ASSIGNMENT: Report each line of the material below where the word "brązowy" can be found.
Start of TASK INPUTS
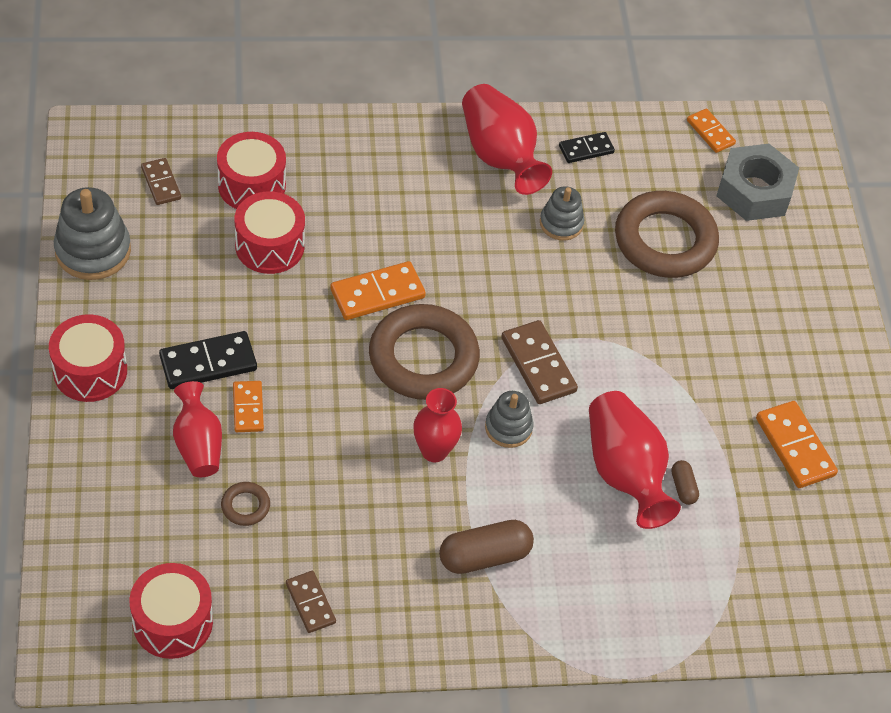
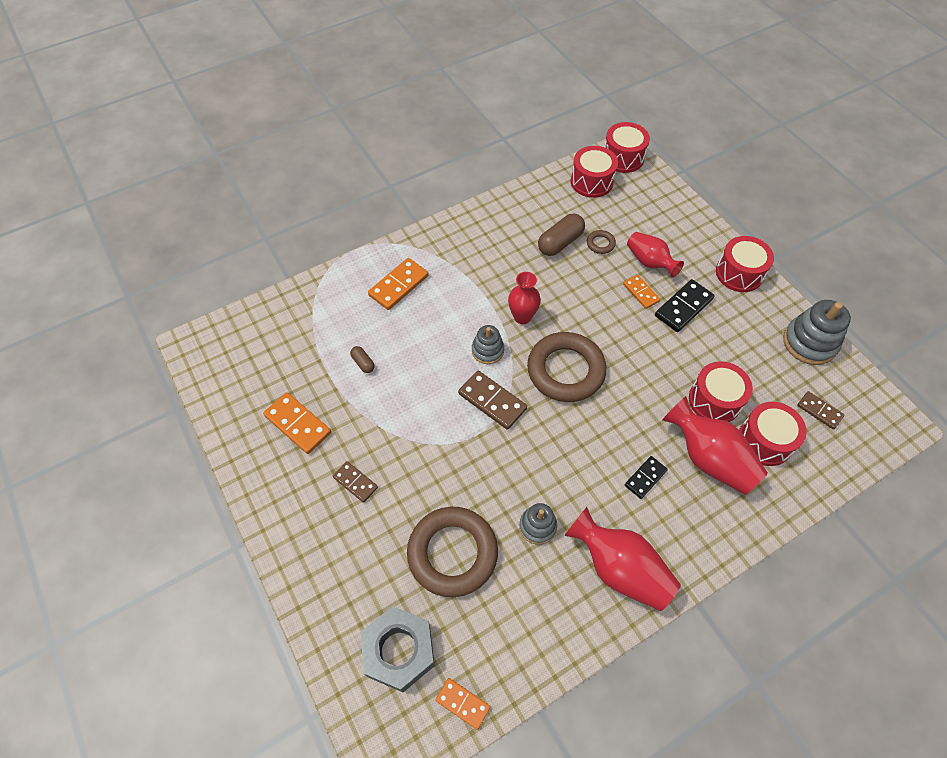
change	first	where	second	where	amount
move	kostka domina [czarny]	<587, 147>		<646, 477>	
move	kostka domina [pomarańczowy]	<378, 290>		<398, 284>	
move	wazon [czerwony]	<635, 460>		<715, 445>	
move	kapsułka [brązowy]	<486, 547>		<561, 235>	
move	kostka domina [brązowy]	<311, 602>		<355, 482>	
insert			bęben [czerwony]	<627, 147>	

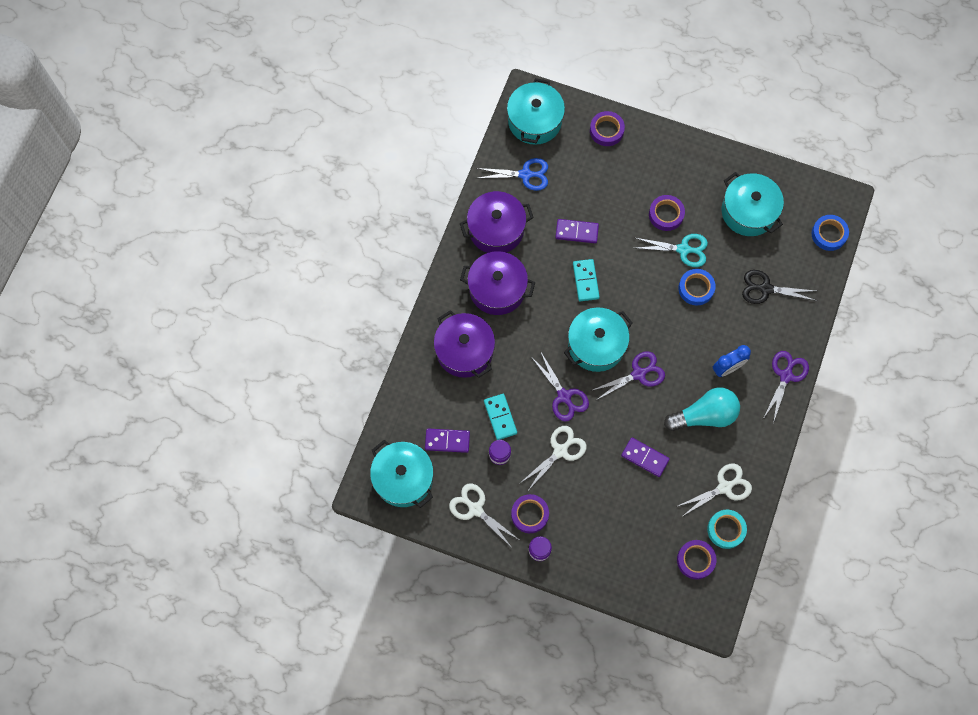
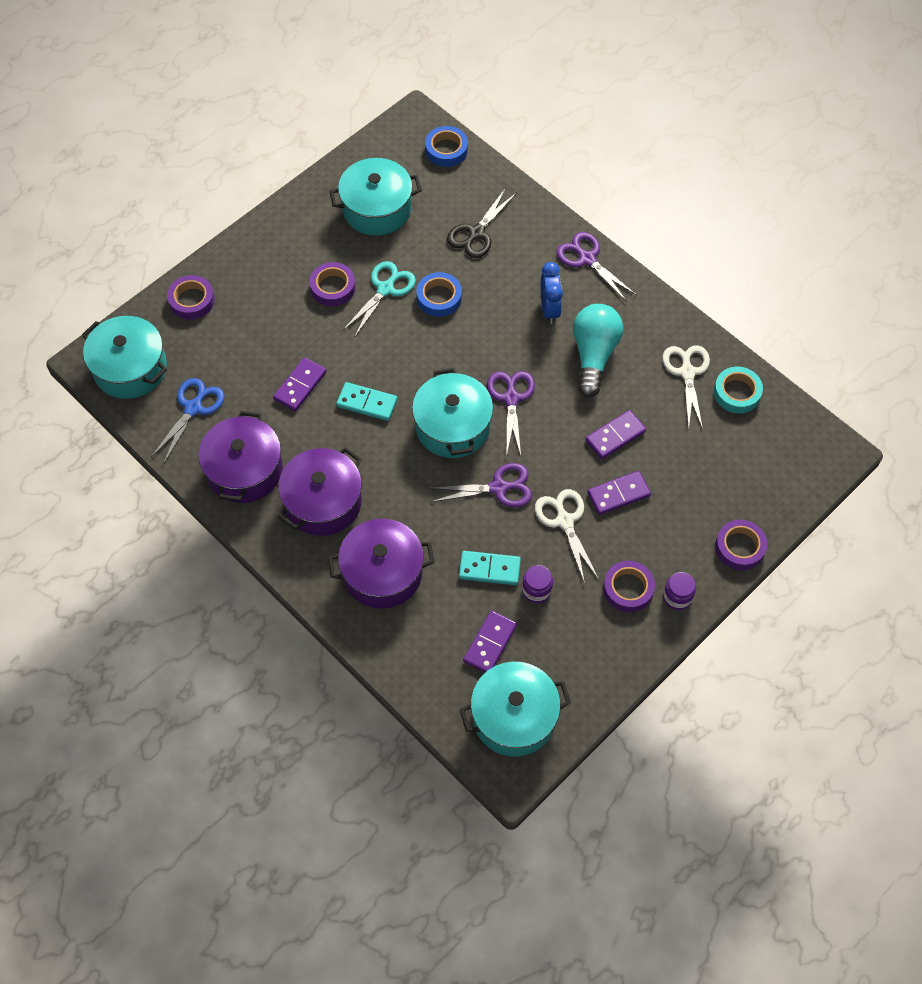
change	first	where	second	where	amount
delete	nożyczki [biały]	<484, 516>			
move	taśma klejąca [fioletowy]	<697, 559>		<741, 545>	
insert			kostka domina [fioletowy]	<619, 493>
End of TASK INPUTS
EXERCISE OUTPUT:
move	kapsułka [brązowy]	<486, 547>		<561, 235>	
move	kostka domina [brązowy]	<311, 602>		<355, 482>	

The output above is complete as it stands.